Each entry is to be printed again word for word.

• Object state change records
_____

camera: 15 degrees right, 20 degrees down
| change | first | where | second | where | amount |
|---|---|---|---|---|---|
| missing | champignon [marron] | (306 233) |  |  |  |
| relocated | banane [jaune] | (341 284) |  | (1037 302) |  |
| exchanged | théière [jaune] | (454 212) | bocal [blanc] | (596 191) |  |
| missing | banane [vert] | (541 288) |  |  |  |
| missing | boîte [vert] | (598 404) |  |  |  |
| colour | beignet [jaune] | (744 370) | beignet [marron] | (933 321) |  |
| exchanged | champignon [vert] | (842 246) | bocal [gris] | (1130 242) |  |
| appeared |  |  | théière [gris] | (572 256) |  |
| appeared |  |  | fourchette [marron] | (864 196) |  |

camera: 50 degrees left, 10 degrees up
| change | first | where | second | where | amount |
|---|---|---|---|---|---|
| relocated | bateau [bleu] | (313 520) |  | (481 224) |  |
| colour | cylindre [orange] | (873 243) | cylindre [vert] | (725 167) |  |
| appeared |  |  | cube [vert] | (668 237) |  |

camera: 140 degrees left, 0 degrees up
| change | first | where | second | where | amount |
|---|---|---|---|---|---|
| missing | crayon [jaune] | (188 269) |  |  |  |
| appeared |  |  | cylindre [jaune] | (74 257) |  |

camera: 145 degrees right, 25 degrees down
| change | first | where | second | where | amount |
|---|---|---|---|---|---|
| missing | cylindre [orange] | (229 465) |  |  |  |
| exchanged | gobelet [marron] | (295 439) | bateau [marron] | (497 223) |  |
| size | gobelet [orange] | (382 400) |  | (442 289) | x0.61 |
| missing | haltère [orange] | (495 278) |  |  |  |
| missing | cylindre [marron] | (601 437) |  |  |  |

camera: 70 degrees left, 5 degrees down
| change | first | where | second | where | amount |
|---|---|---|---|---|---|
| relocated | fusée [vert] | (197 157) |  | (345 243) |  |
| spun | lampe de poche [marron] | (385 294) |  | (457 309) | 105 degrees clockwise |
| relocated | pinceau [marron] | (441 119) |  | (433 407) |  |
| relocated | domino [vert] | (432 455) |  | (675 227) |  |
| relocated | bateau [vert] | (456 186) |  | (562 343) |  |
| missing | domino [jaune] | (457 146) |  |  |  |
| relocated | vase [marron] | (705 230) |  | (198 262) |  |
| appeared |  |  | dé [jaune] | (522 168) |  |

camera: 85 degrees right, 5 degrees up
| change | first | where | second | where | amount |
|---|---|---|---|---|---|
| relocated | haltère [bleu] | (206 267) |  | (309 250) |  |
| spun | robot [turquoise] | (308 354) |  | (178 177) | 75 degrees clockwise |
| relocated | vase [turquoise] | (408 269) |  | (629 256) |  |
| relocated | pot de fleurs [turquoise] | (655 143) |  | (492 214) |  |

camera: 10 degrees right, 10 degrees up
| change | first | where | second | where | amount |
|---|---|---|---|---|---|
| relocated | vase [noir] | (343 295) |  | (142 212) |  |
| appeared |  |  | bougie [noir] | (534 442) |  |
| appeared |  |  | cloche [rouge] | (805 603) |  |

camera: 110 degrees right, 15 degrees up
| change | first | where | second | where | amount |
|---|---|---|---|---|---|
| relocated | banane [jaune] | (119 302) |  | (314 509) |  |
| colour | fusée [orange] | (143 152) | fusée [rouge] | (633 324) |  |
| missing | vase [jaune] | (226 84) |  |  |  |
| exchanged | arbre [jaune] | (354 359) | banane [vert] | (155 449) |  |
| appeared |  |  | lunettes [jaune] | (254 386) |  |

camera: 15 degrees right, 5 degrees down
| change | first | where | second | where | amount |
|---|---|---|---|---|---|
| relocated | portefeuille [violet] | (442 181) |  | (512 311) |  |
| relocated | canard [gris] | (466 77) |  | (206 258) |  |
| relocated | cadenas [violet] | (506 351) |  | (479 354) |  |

_____

• RESULT BELOW
camera: 15 degrees right, 20 degrees down
| change | first | where | second | where | amount |
|---|---|---|---|---|---|
| missing | champignon [marron] | (306 233) |  |  |  |
| relocated | banane [jaune] | (341 284) |  | (1037 302) |  |
| exchanged | théière [jaune] | (454 212) | bocal [blanc] | (596 191) |  |
| missing | banane [vert] | (541 288) |  |  |  |
| missing | boîte [vert] | (598 404) |  |  |  |
| colour | beignet [jaune] | (744 370) | beignet [marron] | (933 321) |  |
| exchanged | champignon [vert] | (842 246) | bocal [gris] | (1130 242) |  |
| appeared |  |  | théière [gris] | (572 256) |  |
| appeared |  |  | fourchette [marron] | (864 196) |  |

camera: 50 degrees left, 10 degrees up
| change | first | where | second | where | amount |
|---|---|---|---|---|---|
| relocated | bateau [bleu] | (313 520) |  | (481 224) |  |
| colour | cylindre [orange] | (873 243) | cylindre [vert] | (725 167) |  |
| appeared |  |  | cube [vert] | (668 237) |  |

camera: 140 degrees left, 0 degrees up
| change | first | where | second | where | amount |
|---|---|---|---|---|---|
| missing | crayon [jaune] | (188 269) |  |  |  |
| appeared |  |  | cylindre [jaune] | (74 257) |  |

camera: 145 degrees right, 25 degrees down
| change | first | where | second | where | amount |
|---|---|---|---|---|---|
| missing | cylindre [orange] | (229 465) |  |  |  |
| exchanged | gobelet [marron] | (295 439) | bateau [marron] | (497 223) |  |
| size | gobelet [orange] | (382 400) |  | (442 289) | x0.61 |
| missing | haltère [orange] | (495 278) |  |  |  |
| missing | cylindre [marron] | (601 437) |  |  |  |

camera: 70 degrees left, 5 degrees down
| change | first | where | second | where | amount |
|---|---|---|---|---|---|
| relocated | fusée [vert] | (197 157) |  | (345 243) |  |
| spun | lampe de poche [marron] | (385 294) |  | (457 309) | 105 degrees clockwise |
| relocated | pinceau [marron] | (441 119) |  | (433 407) |  |
| relocated | domino [vert] | (432 455) |  | (675 227) |  |
| relocated | bateau [vert] | (456 186) |  | (562 343) |  |
| missing | domino [jaune] | (457 146) |  |  |  |
| relocated | vase [marron] | (705 230) |  | (198 262) |  |
| appeared |  |  | dé [jaune] | (522 168) |  |

camera: 85 degrees right, 5 degrees up
| change | first | where | second | where | amount |
|---|---|---|---|---|---|
| relocated | haltère [bleu] | (206 267) |  | (309 250) |  |
| spun | robot [turquoise] | (308 354) |  | (178 177) | 75 degrees clockwise |
| relocated | vase [turquoise] | (408 269) |  | (629 256) |  |
| relocated | pot de fleurs [turquoise] | (655 143) |  | (492 214) |  |

camera: 10 degrees right, 10 degrees up
| change | first | where | second | where | amount |
|---|---|---|---|---|---|
| relocated | vase [noir] | (343 295) |  | (142 212) |  |
| appeared |  |  | bougie [noir] | (534 442) |  |
| appeared |  |  | cloche [rouge] | (805 603) |  |

camera: 110 degrees right, 15 degrees up
| change | first | where | second | where | amount |
|---|---|---|---|---|---|
| relocated | banane [jaune] | (119 302) |  | (314 509) |  |
| colour | fusée [orange] | (143 152) | fusée [rouge] | (633 324) |  |
| missing | vase [jaune] | (226 84) |  |  |  |
| exchanged | arbre [jaune] | (354 359) | banane [vert] | (155 449) |  |
| appeared |  |  | lunettes [jaune] | (254 386) |  |

camera: 15 degrees right, 5 degrees down
| change | first | where | second | where | amount |
|---|---|---|---|---|---|
| relocated | portefeuille [violet] | (442 181) |  | (512 311) |  |
| relocated | canard [gris] | (466 77) |  | (206 258) |  |
| relocated | cadenas [violet] | (506 351) |  | (479 354) |  |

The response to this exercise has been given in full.